**GOAL OF THE EXERCISE:** Among the records below, find each line that includes the string "button" and copy it.

┌─ INPUT MATERIAL

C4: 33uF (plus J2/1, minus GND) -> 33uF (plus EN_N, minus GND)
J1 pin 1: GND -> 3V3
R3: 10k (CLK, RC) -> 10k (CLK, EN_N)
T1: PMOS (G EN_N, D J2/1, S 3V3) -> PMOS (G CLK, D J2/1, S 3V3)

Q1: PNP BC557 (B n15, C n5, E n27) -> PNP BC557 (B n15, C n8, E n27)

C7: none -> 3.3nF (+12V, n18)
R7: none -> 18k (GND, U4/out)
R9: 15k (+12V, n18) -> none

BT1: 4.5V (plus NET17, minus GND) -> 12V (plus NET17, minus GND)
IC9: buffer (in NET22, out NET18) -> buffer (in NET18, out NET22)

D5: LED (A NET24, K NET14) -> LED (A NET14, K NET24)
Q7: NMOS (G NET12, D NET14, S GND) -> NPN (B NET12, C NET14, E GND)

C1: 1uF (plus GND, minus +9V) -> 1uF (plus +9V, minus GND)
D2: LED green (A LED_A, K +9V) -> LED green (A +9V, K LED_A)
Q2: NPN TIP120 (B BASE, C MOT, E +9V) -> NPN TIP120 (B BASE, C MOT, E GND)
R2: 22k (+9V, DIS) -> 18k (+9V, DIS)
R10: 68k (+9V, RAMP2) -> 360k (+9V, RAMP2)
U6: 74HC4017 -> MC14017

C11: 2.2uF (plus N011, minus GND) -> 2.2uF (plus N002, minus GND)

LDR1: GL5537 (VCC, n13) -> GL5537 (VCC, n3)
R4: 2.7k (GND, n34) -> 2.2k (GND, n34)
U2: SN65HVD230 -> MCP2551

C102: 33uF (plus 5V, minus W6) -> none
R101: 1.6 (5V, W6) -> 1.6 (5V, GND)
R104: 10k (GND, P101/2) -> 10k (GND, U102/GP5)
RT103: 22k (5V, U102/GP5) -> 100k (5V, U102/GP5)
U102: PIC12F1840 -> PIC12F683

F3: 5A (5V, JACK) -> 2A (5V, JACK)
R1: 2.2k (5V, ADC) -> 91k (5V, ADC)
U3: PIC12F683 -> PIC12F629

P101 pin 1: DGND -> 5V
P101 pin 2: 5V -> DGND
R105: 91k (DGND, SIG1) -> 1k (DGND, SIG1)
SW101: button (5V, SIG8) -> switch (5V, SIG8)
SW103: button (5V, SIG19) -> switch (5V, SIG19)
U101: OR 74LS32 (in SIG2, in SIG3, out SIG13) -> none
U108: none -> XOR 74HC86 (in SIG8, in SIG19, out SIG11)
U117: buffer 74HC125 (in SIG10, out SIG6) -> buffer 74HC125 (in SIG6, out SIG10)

└─

**THE ANSWER:**
SW101: button (5V, SIG8) -> switch (5V, SIG8)
SW103: button (5V, SIG19) -> switch (5V, SIG19)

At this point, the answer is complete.